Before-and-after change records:

▼

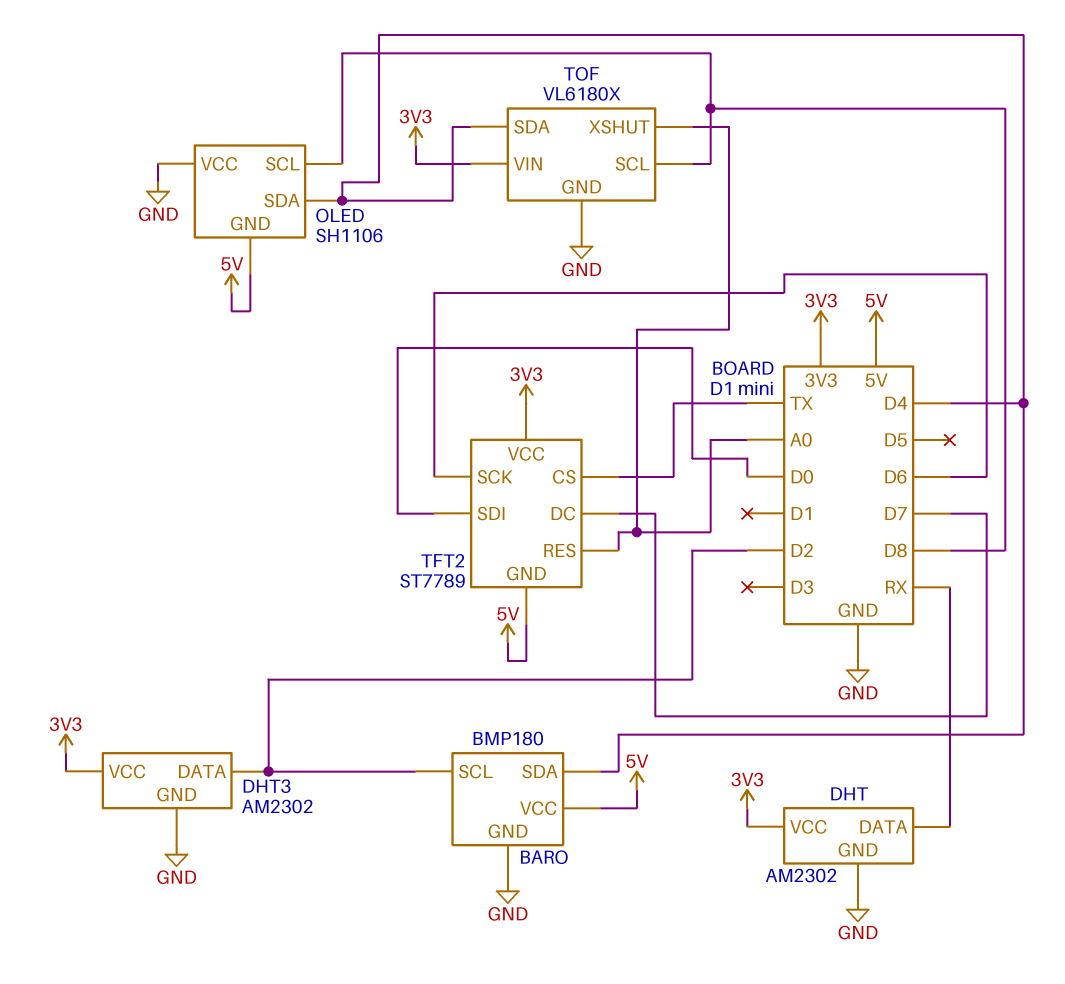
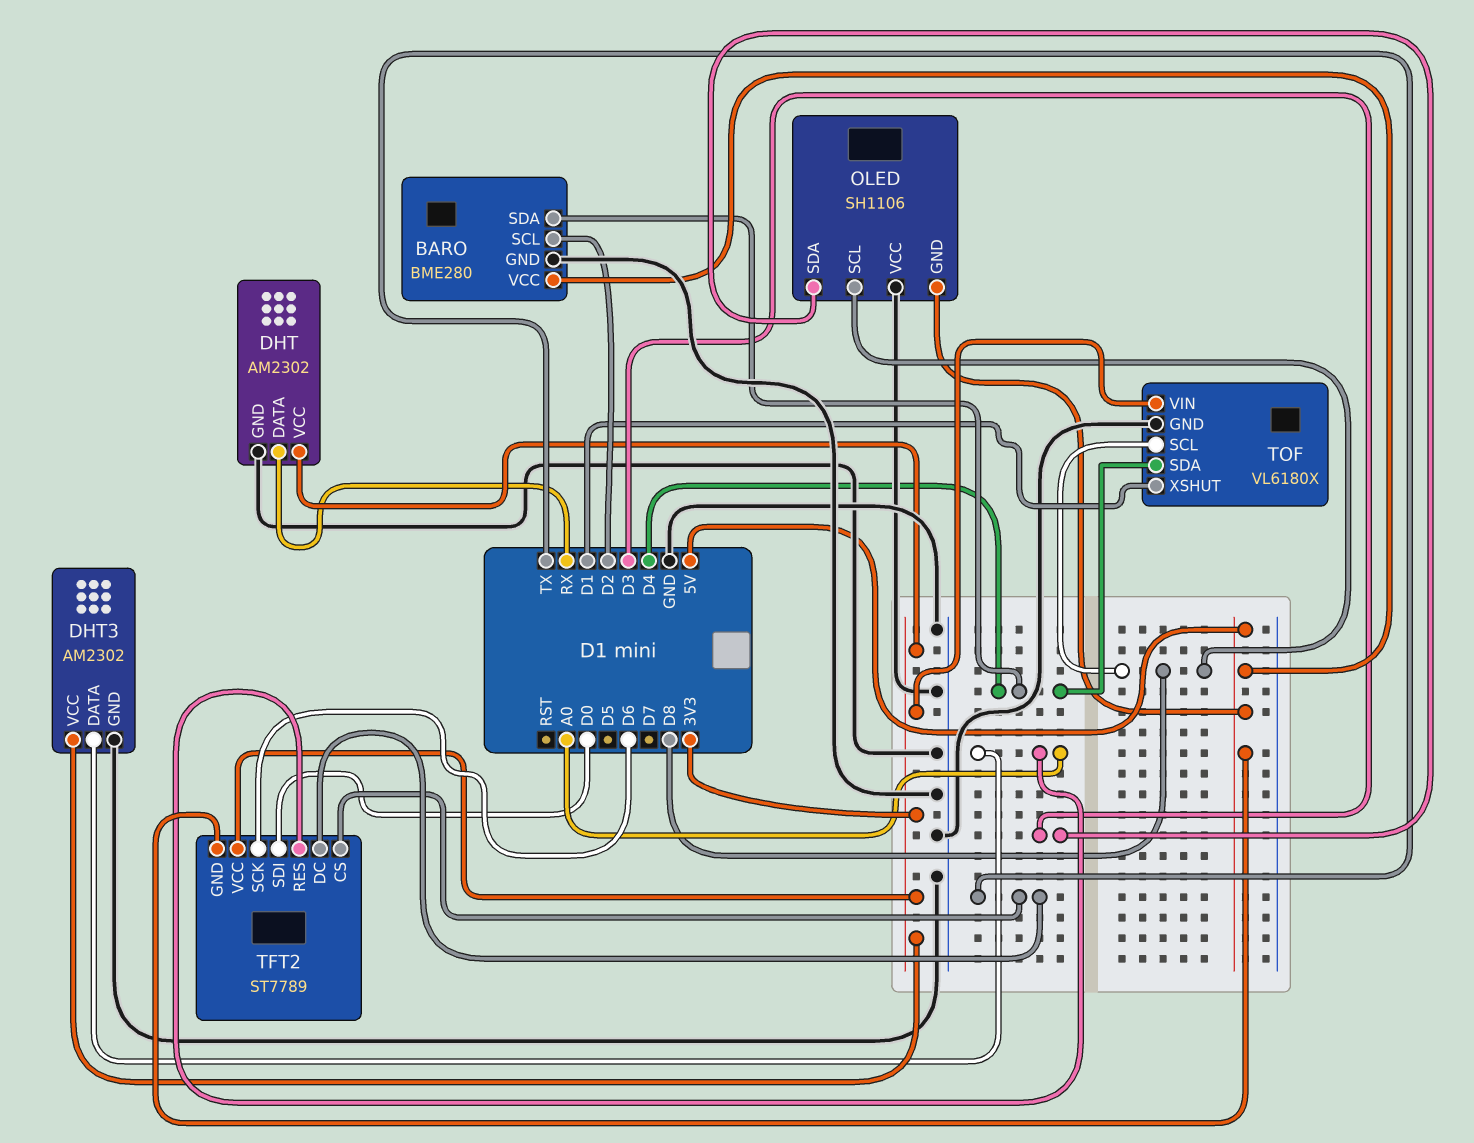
BARO: BMP180 -> BME280
DHT3 pin DATA: D2 -> A0
OLED pin SDA: D4 -> D3
TFT2 pin DC: D7 -> TX
TOF pin XSHUT: A0 -> D1

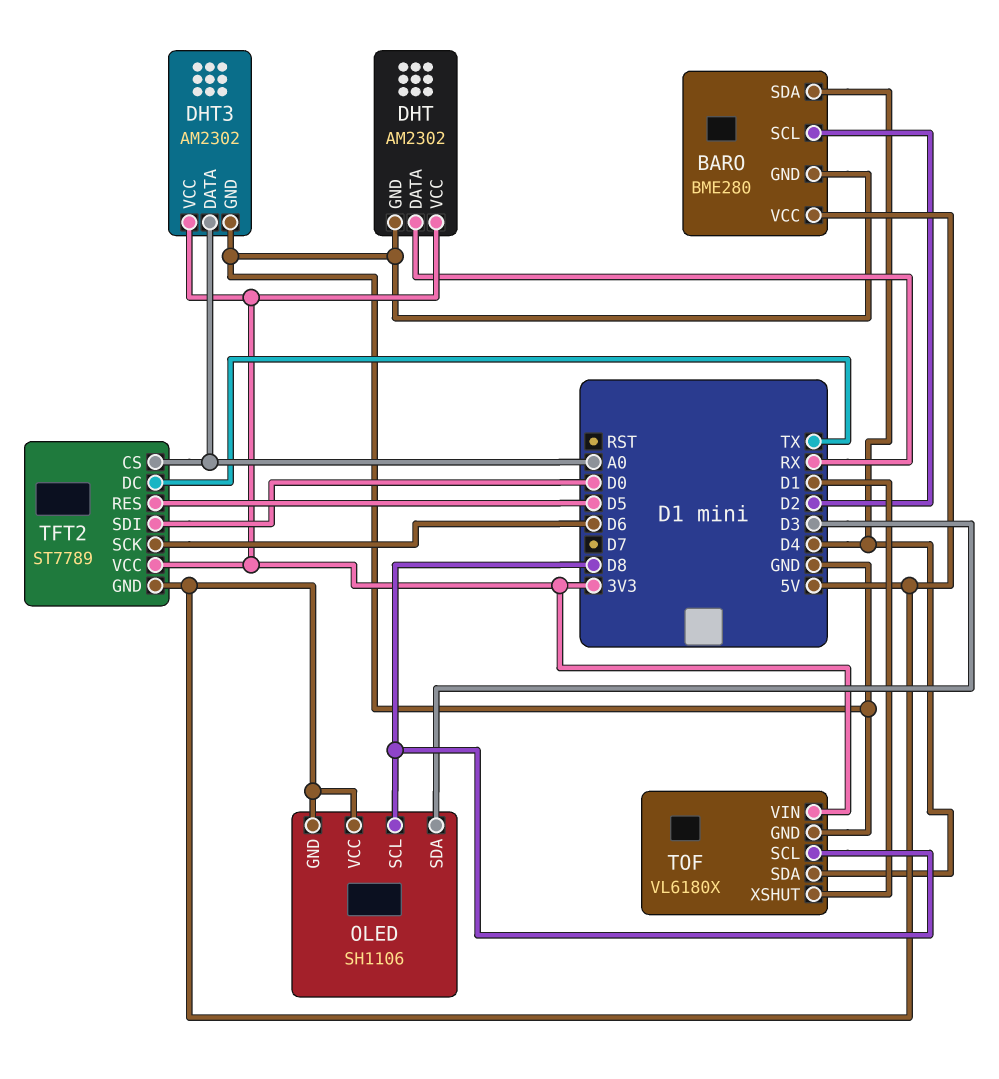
OLED pin VCC: GND -> 5V
TFT2 pin CS: TX -> A0
TFT2 pin RES: A0 -> D5

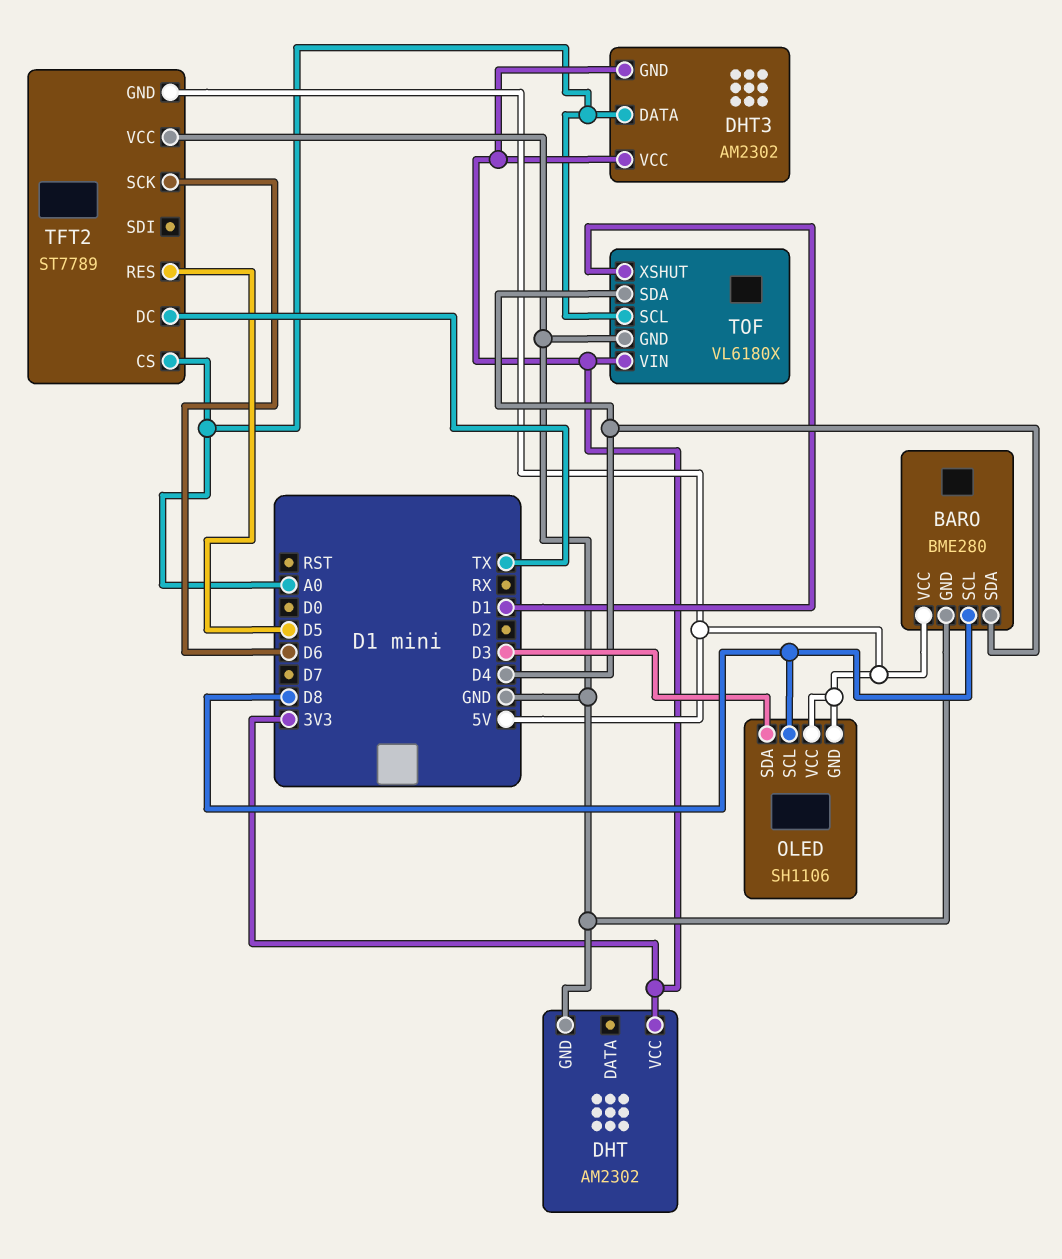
BARO pin SCL: D2 -> D8
DHT pin DATA: RX -> none
DHT3 pin GND: GND -> 3V3
TFT2 pin SDI: D0 -> none
TFT2 pin VCC: 3V3 -> GND
TOF pin SCL: D8 -> A0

▲

• [What is expected]
Output the records above exactly; leave out the pictures.

• [Result for this task]
BARO: BMP180 -> BME280
DHT3 pin DATA: D2 -> A0
OLED pin SDA: D4 -> D3
TFT2 pin DC: D7 -> TX
TOF pin XSHUT: A0 -> D1

OLED pin VCC: GND -> 5V
TFT2 pin CS: TX -> A0
TFT2 pin RES: A0 -> D5

BARO pin SCL: D2 -> D8
DHT pin DATA: RX -> none
DHT3 pin GND: GND -> 3V3
TFT2 pin SDI: D0 -> none
TFT2 pin VCC: 3V3 -> GND
TOF pin SCL: D8 -> A0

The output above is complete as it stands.